_Brief_.
Each line from the opening of the material through the line holding "P4 pin 1: GND -> NET19" needs to be returned exactly, with the pictures left out.

_Material to process_.
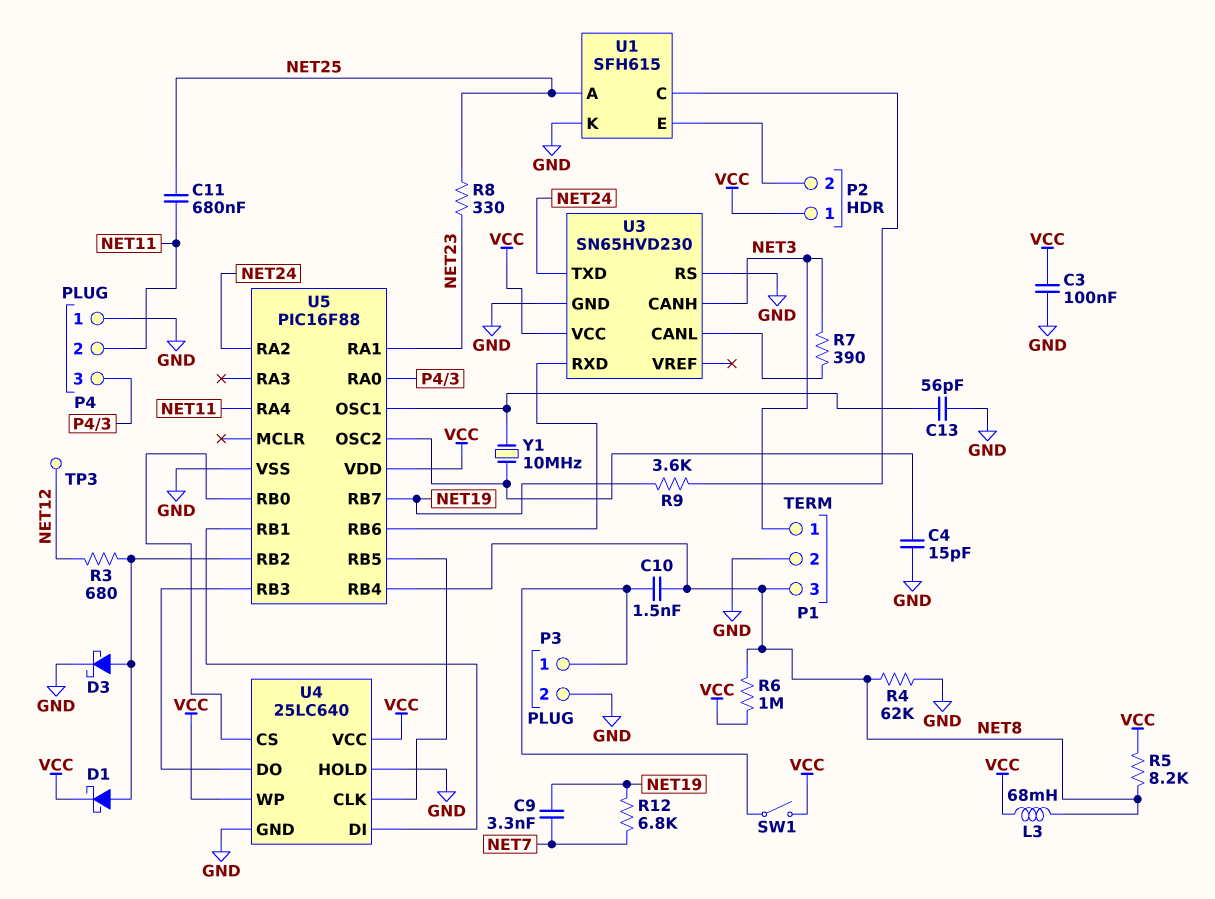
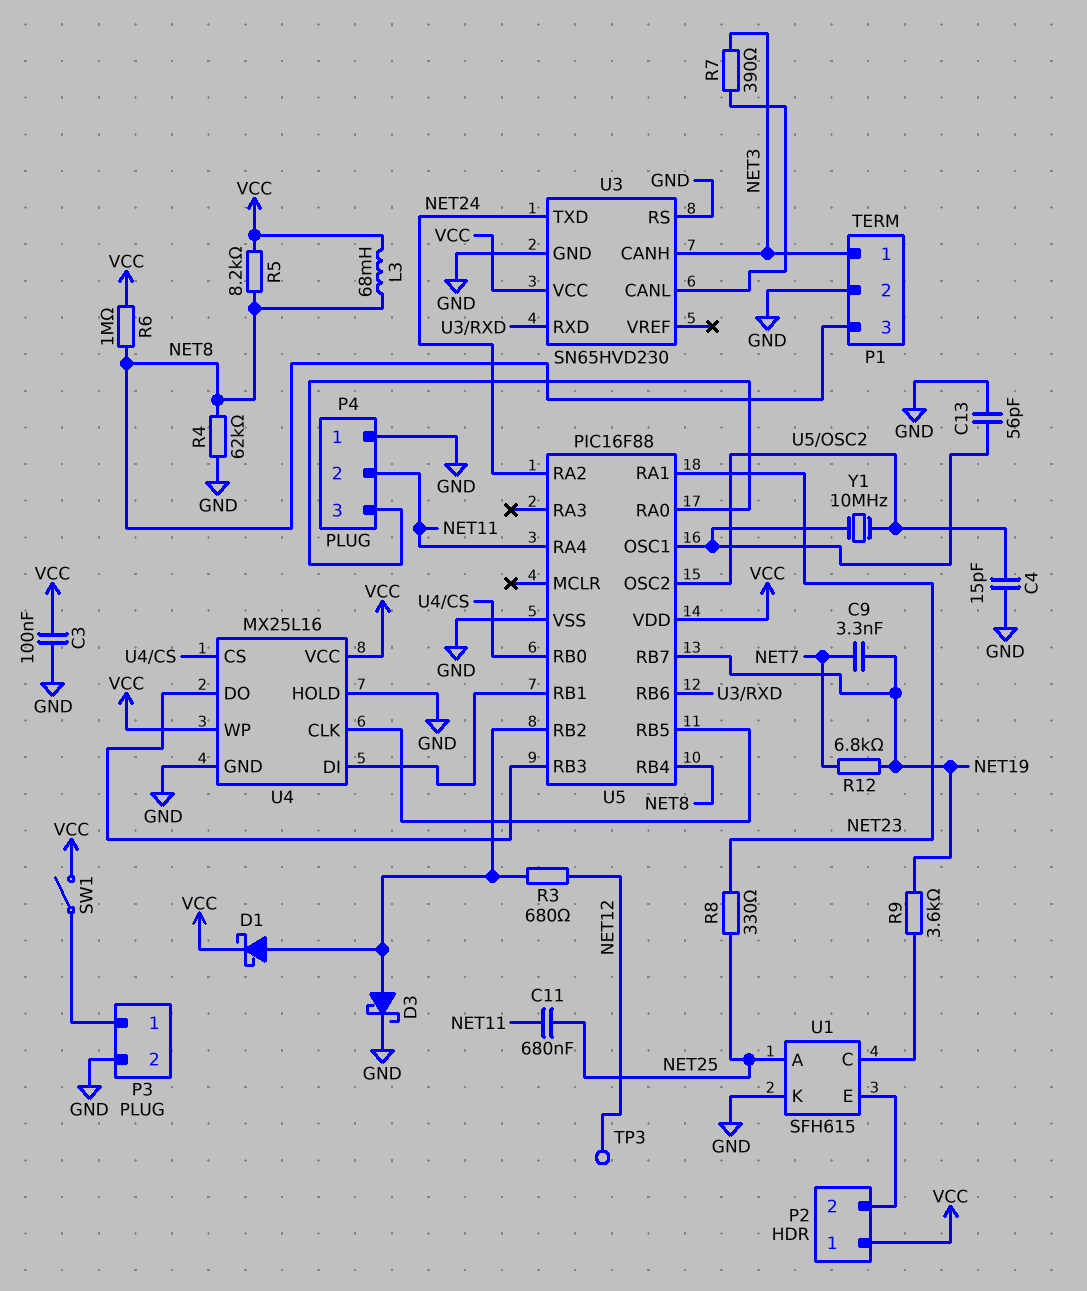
C10: 1.5nF (NET8, P3/1) -> none
U4: 25LC640 -> MX25L16

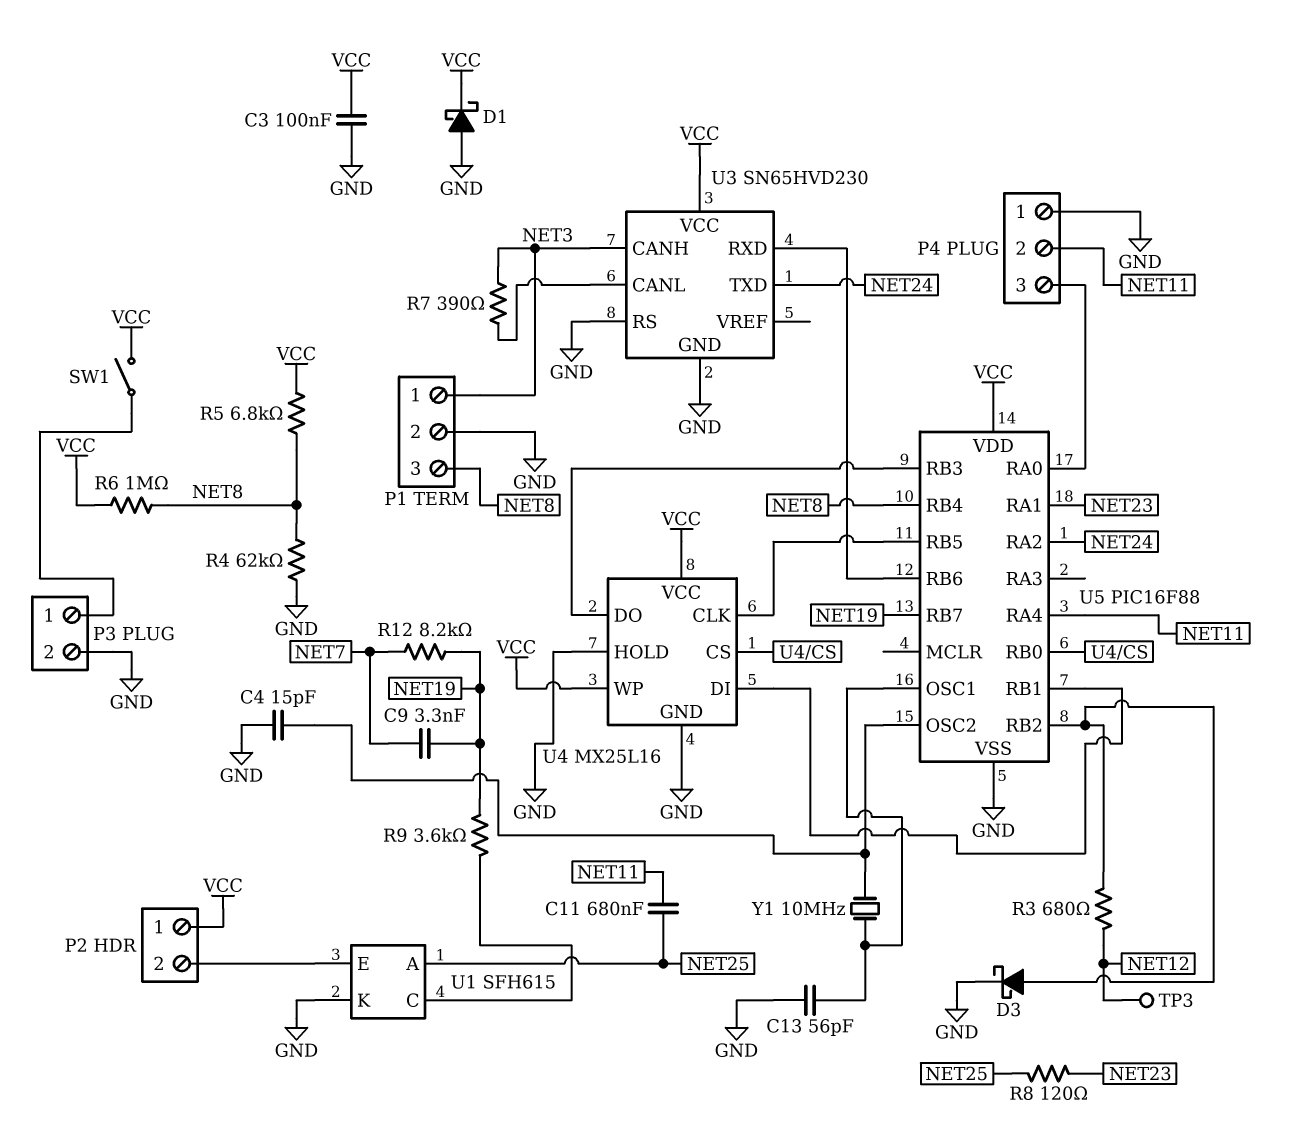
D1: schottky (A U5/RB2, K VCC) -> schottky (A GND, K VCC)
L3: 68mH (NET8, VCC) -> none
R5: 8.2k (NET8, VCC) -> 6.8k (NET8, VCC)
R8: 330 (NET23, NET25) -> 120 (NET23, NET25)
R12: 6.8k (NET7, NET19) -> 8.2k (NET7, NET19)

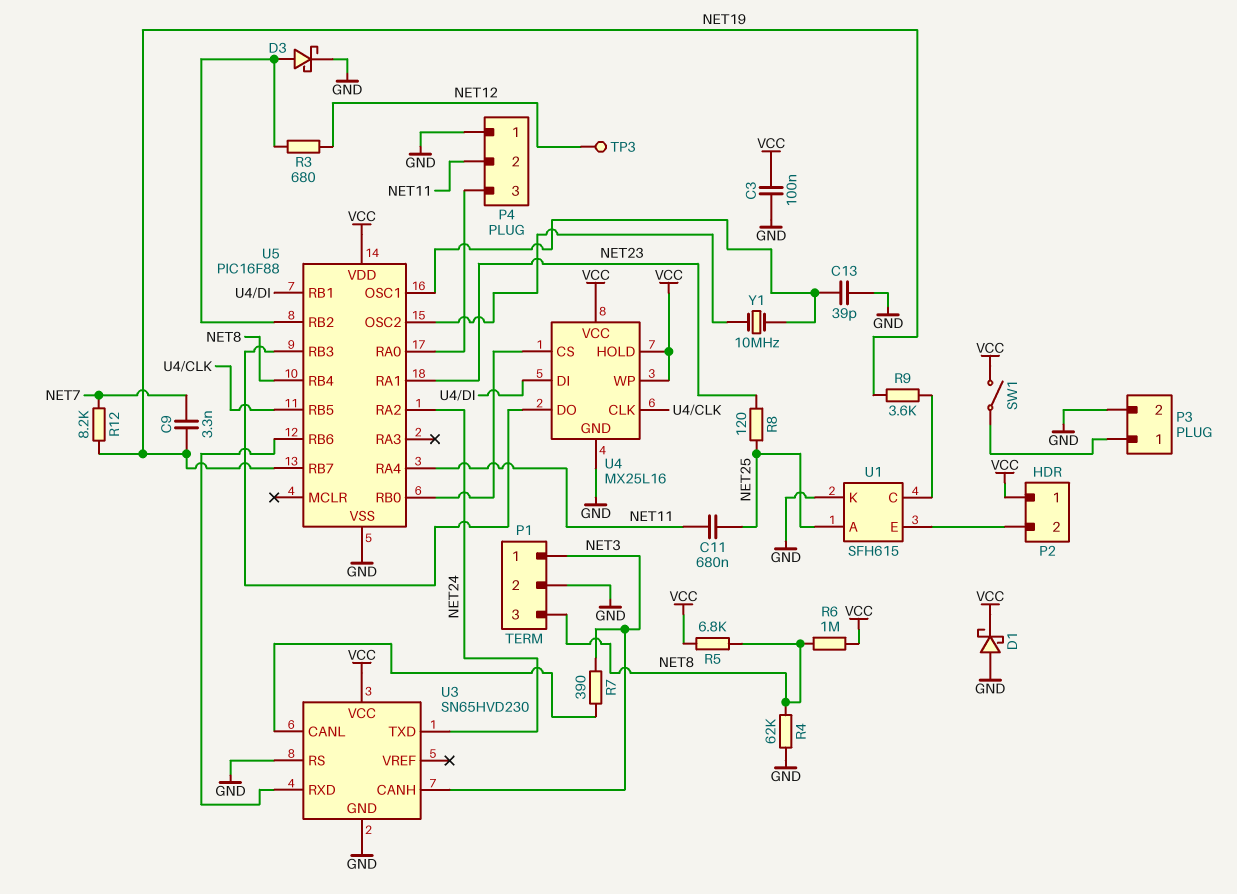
C4: 15pF (GND, U5/OSC2) -> none
C13: 56pF (GND, U5/OSC1) -> 39pF (GND, U5/OSC1)
U4 pin HOLD: GND -> VCC

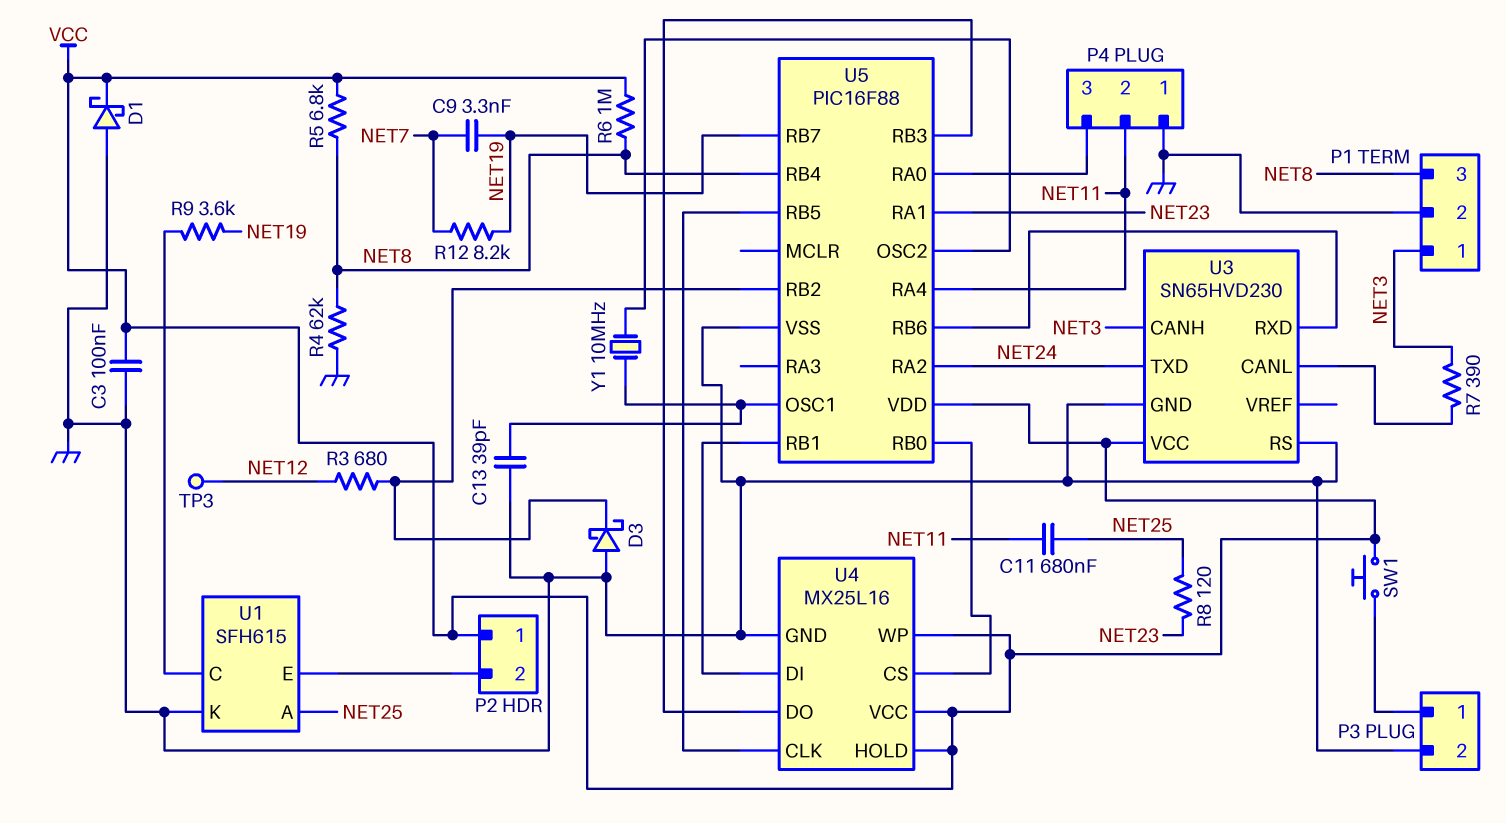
D3: schottky (A U5/RB2, K GND) -> schottky (A GND, K U5/RB2)
SW1: switch (P3/1, VCC) -> button (P3/1, VCC)

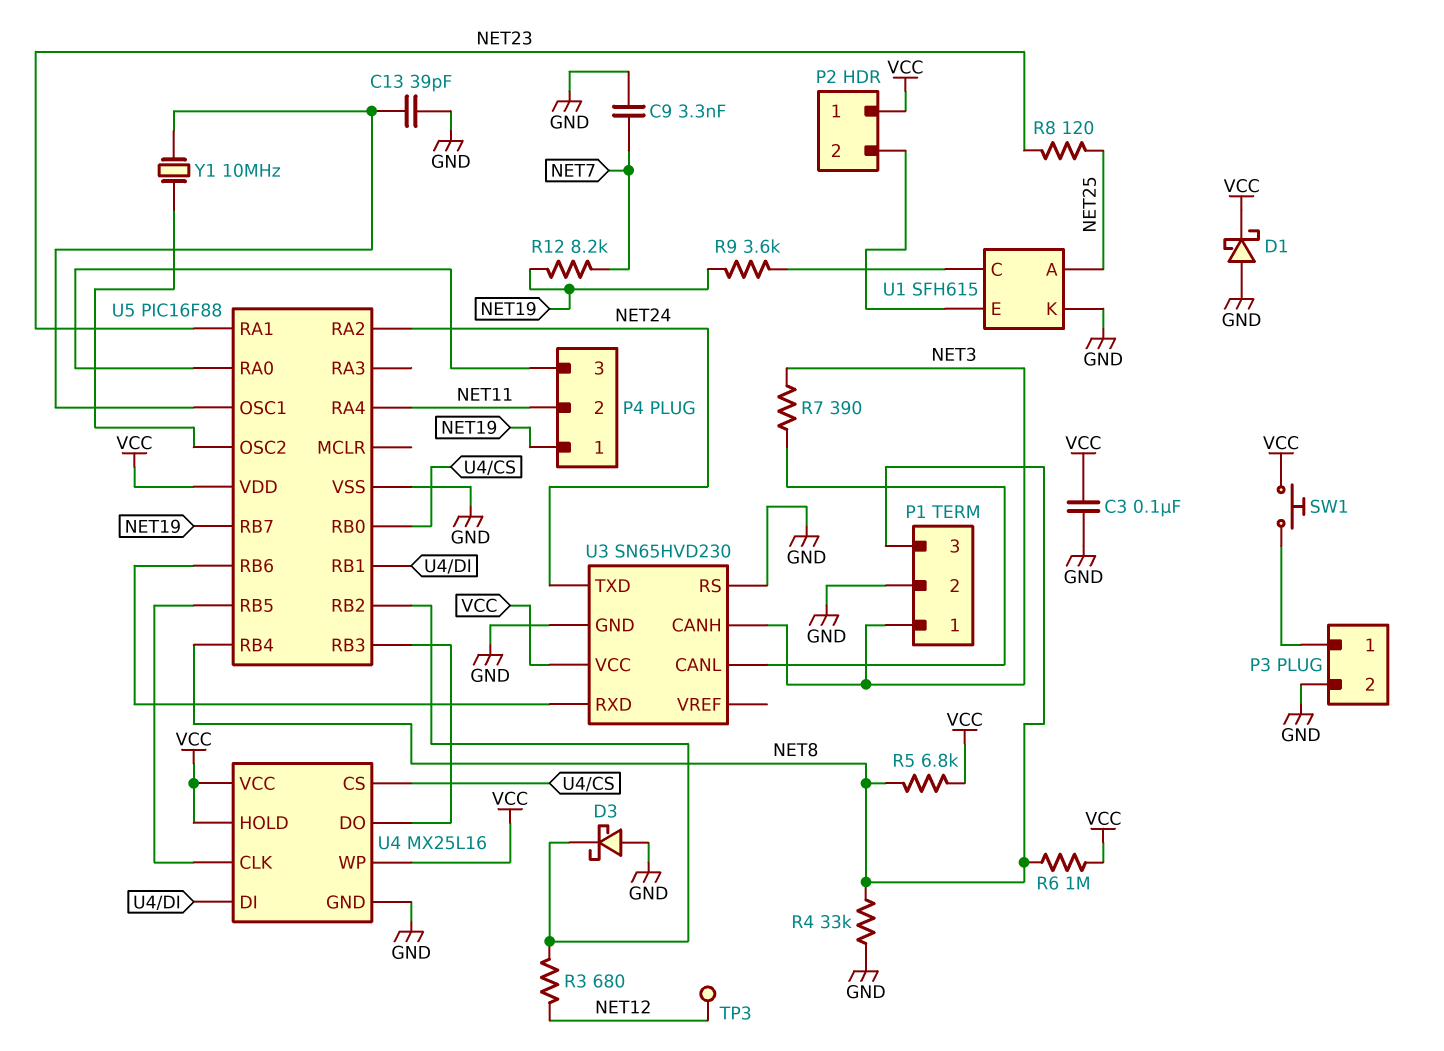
C9: 3.3nF (NET7, NET19) -> 3.3nF (GND, NET7)
C11: 680nF (NET11, NET25) -> none
P4 pin 1: GND -> NET19
R4: 62k (GND, NET8) -> 33k (GND, NET8)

_Solution to the exercise_.
C10: 1.5nF (NET8, P3/1) -> none
U4: 25LC640 -> MX25L16

D1: schottky (A U5/RB2, K VCC) -> schottky (A GND, K VCC)
L3: 68mH (NET8, VCC) -> none
R5: 8.2k (NET8, VCC) -> 6.8k (NET8, VCC)
R8: 330 (NET23, NET25) -> 120 (NET23, NET25)
R12: 6.8k (NET7, NET19) -> 8.2k (NET7, NET19)

C4: 15pF (GND, U5/OSC2) -> none
C13: 56pF (GND, U5/OSC1) -> 39pF (GND, U5/OSC1)
U4 pin HOLD: GND -> VCC

D3: schottky (A U5/RB2, K GND) -> schottky (A GND, K U5/RB2)
SW1: switch (P3/1, VCC) -> button (P3/1, VCC)

C9: 3.3nF (NET7, NET19) -> 3.3nF (GND, NET7)
C11: 680nF (NET11, NET25) -> none
P4 pin 1: GND -> NET19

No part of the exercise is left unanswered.